[Opening Data under study section]

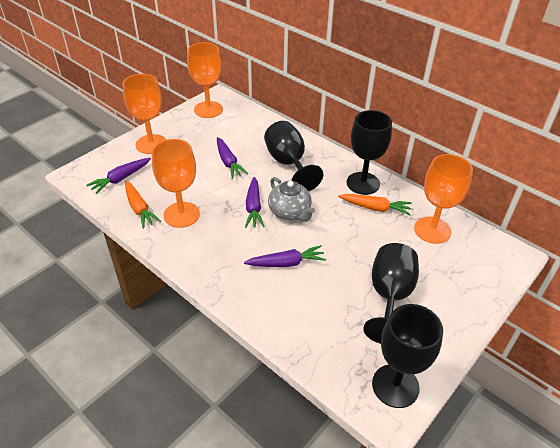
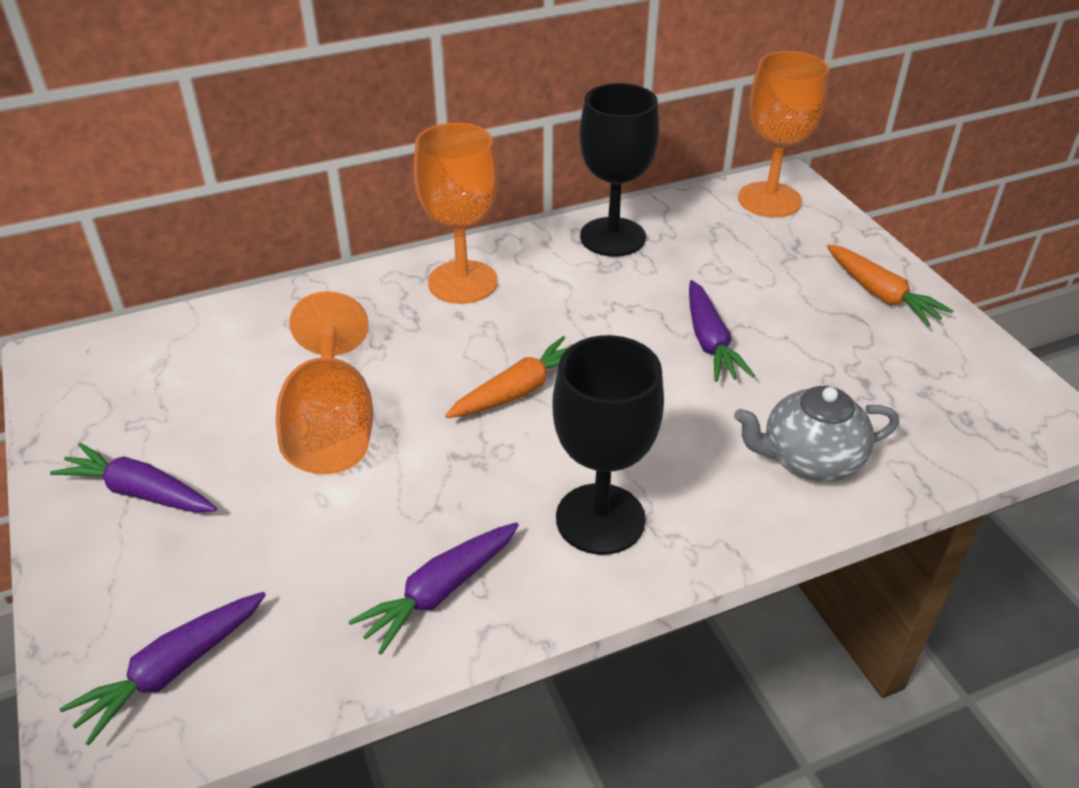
black goblet: 4 -> 2
orange goblet: 4 -> 3

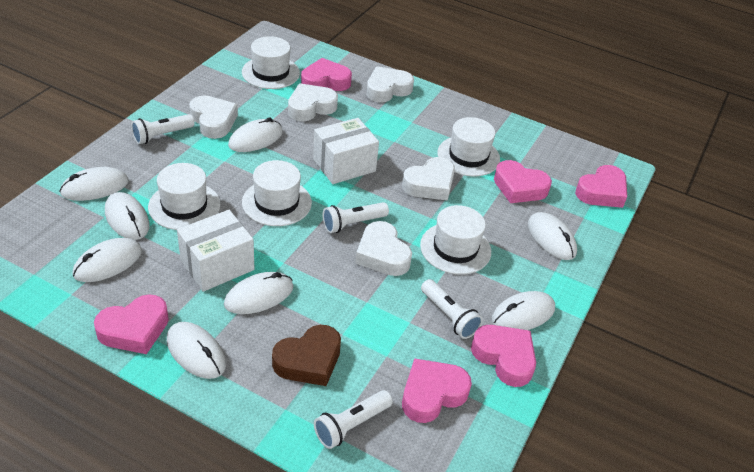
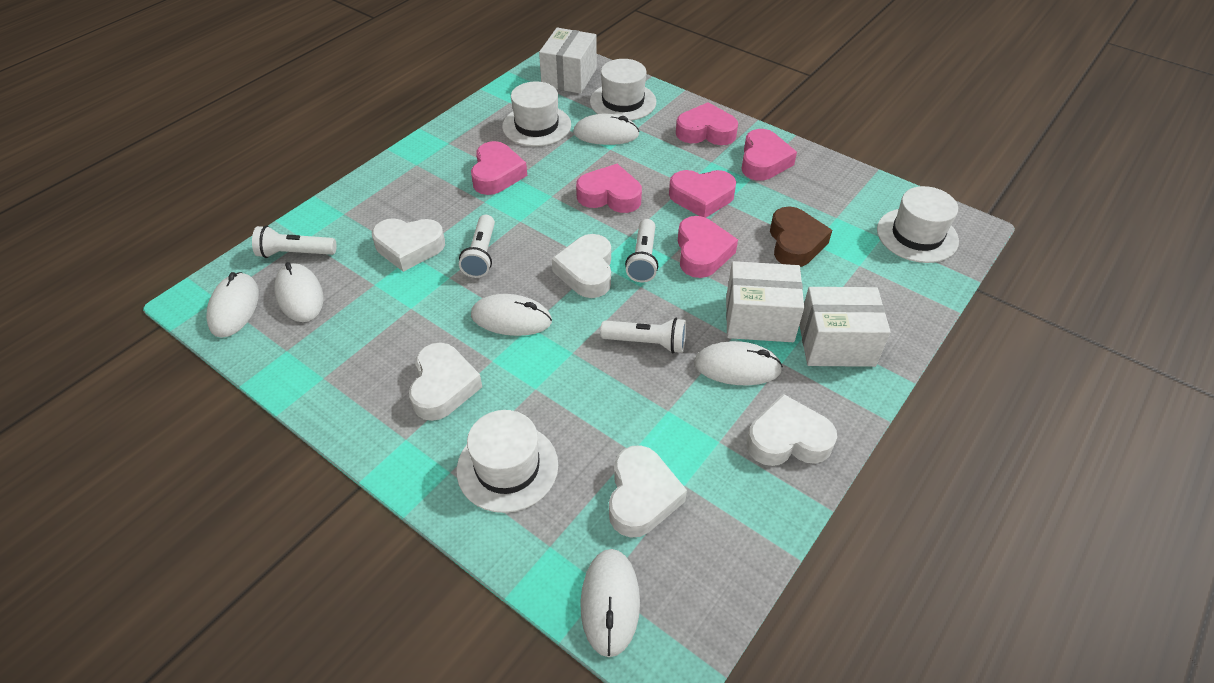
white box: 2 -> 3
white hat: 5 -> 4
white mouse: 8 -> 6

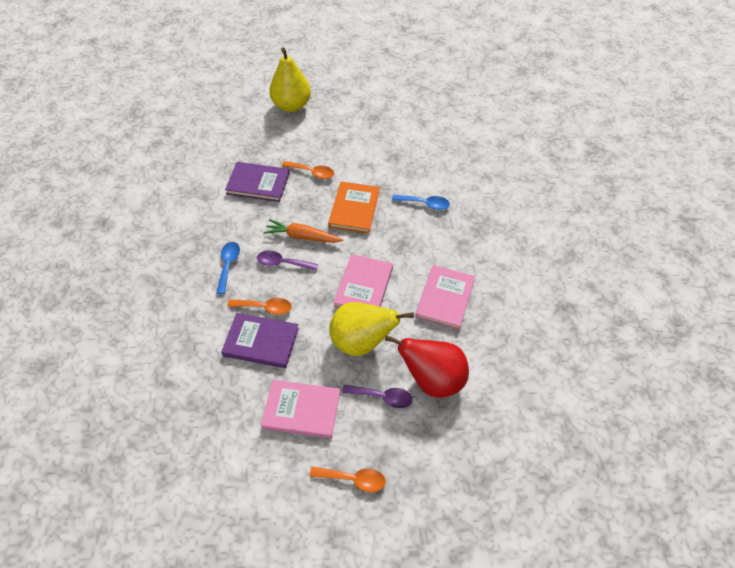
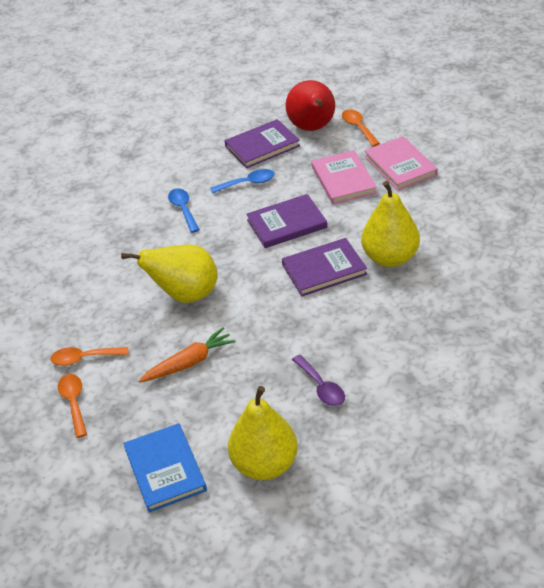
blue book: 0 -> 1
orange book: 1 -> 0
pink book: 3 -> 2
purple book: 2 -> 3
purple spoon: 2 -> 1
yellow pear: 2 -> 3

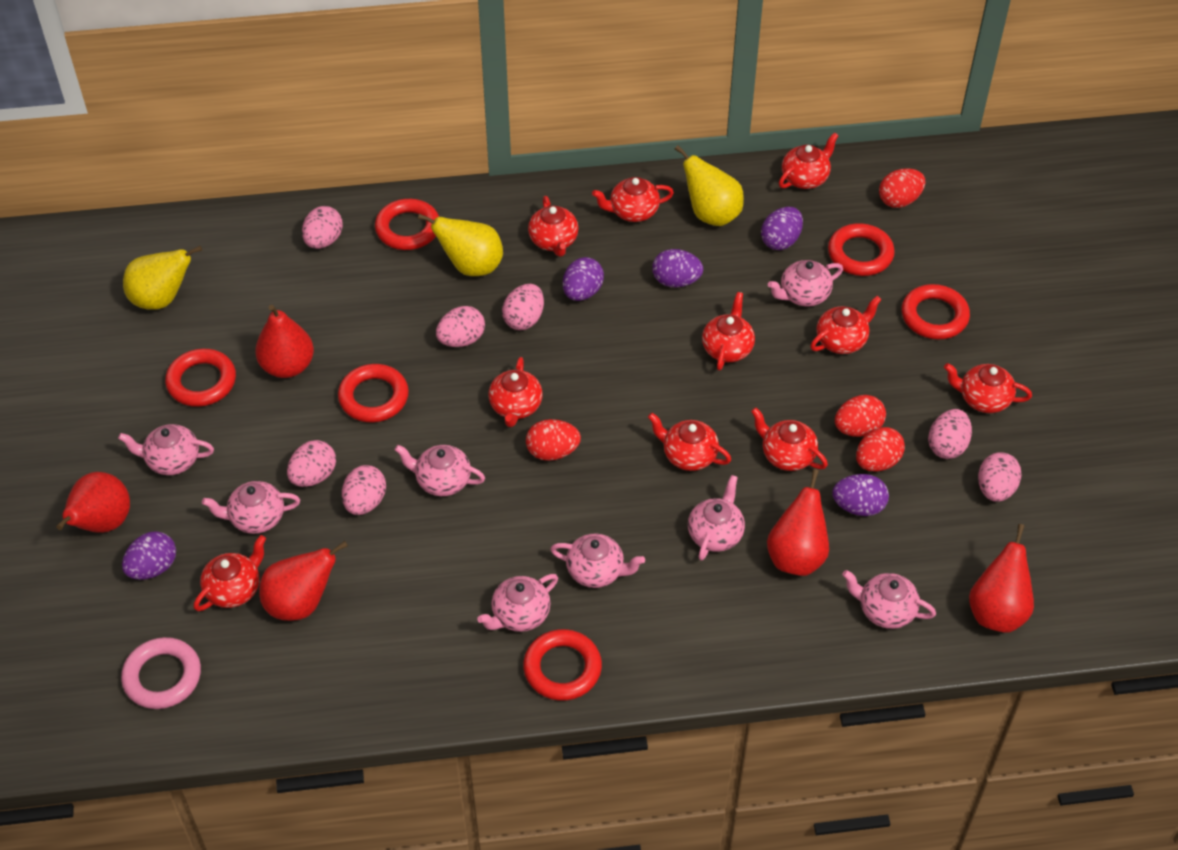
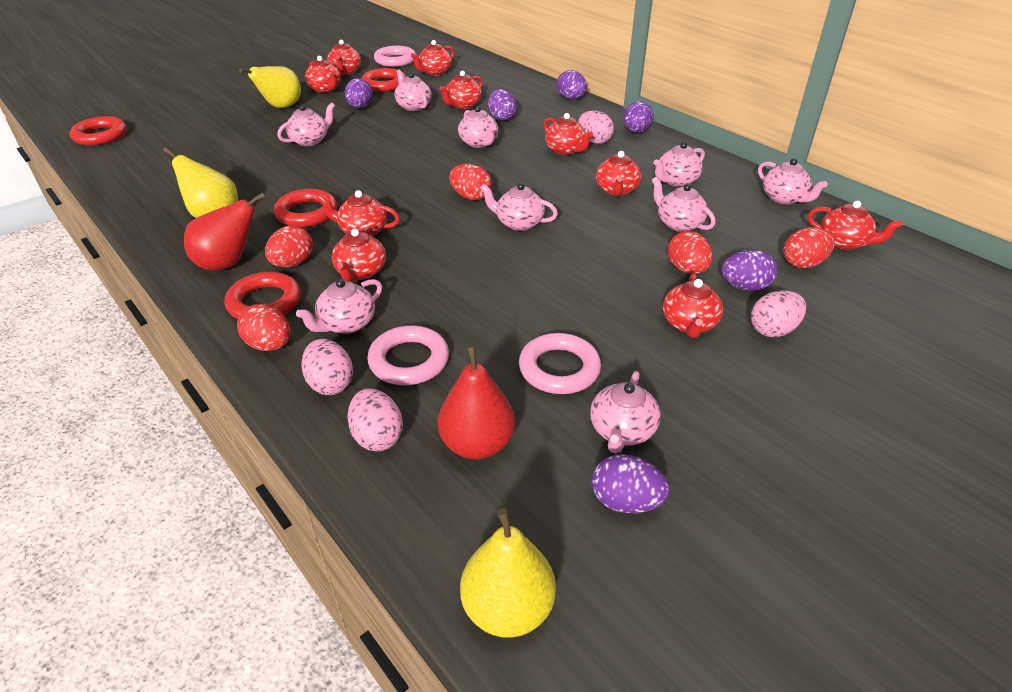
pink egg: 7 -> 4
pink ring: 1 -> 3
pink teapot: 8 -> 9
purple egg: 5 -> 6
red egg: 4 -> 5
red pear: 5 -> 2
red ring: 6 -> 4

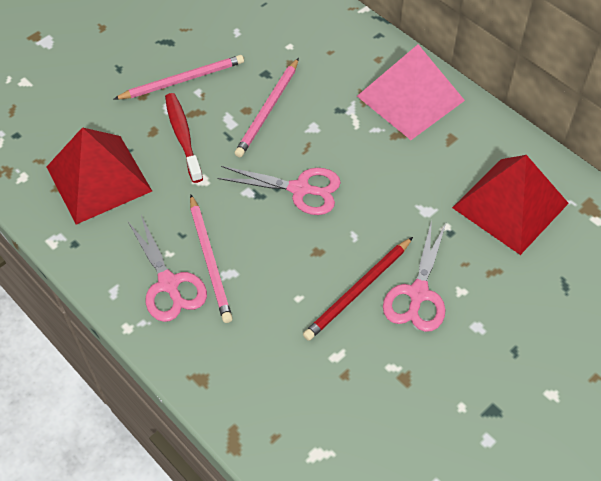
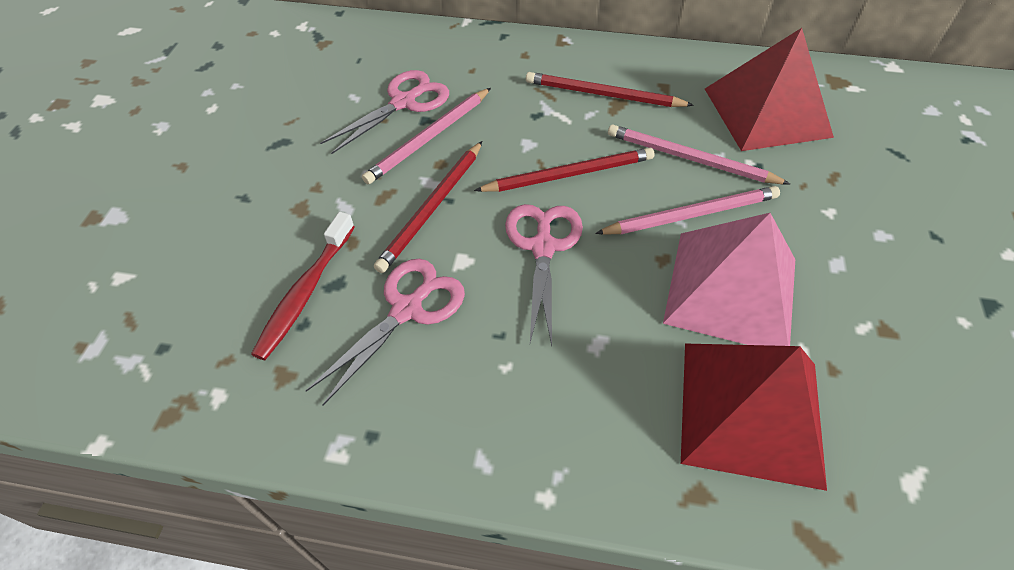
red pencil: 1 -> 3

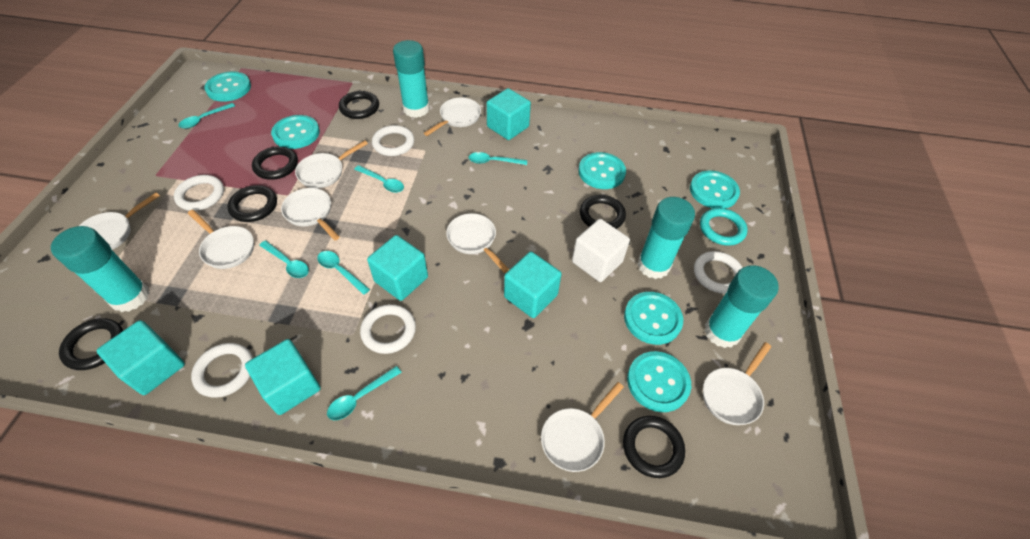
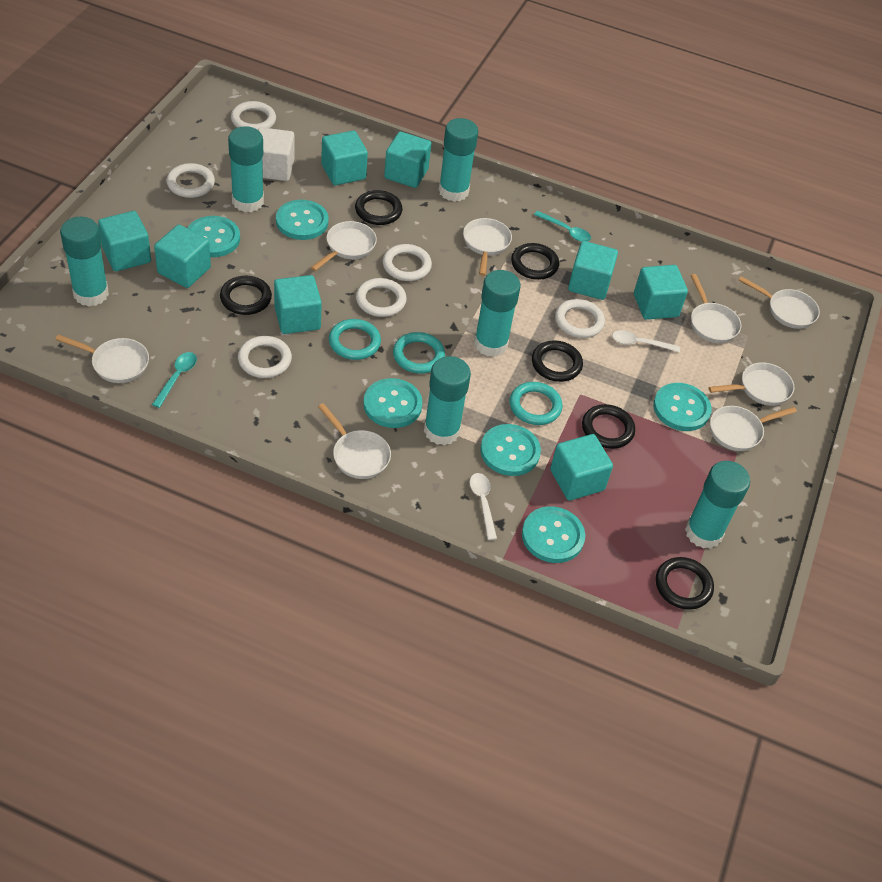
turquoise cube: 5 -> 8
turquoise glue stick: 4 -> 6
turquoise ring: 1 -> 3
turquoise spoon: 6 -> 2
white ring: 5 -> 6
white spoon: 0 -> 2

[Closing Data under study section]

In the answer, the entries must appear exactly as above, without the images.

### Answer to this task:
black goblet: 4 -> 2
orange goblet: 4 -> 3

white box: 2 -> 3
white hat: 5 -> 4
white mouse: 8 -> 6

blue book: 0 -> 1
orange book: 1 -> 0
pink book: 3 -> 2
purple book: 2 -> 3
purple spoon: 2 -> 1
yellow pear: 2 -> 3

pink egg: 7 -> 4
pink ring: 1 -> 3
pink teapot: 8 -> 9
purple egg: 5 -> 6
red egg: 4 -> 5
red pear: 5 -> 2
red ring: 6 -> 4

red pencil: 1 -> 3

turquoise cube: 5 -> 8
turquoise glue stick: 4 -> 6
turquoise ring: 1 -> 3
turquoise spoon: 6 -> 2
white ring: 5 -> 6
white spoon: 0 -> 2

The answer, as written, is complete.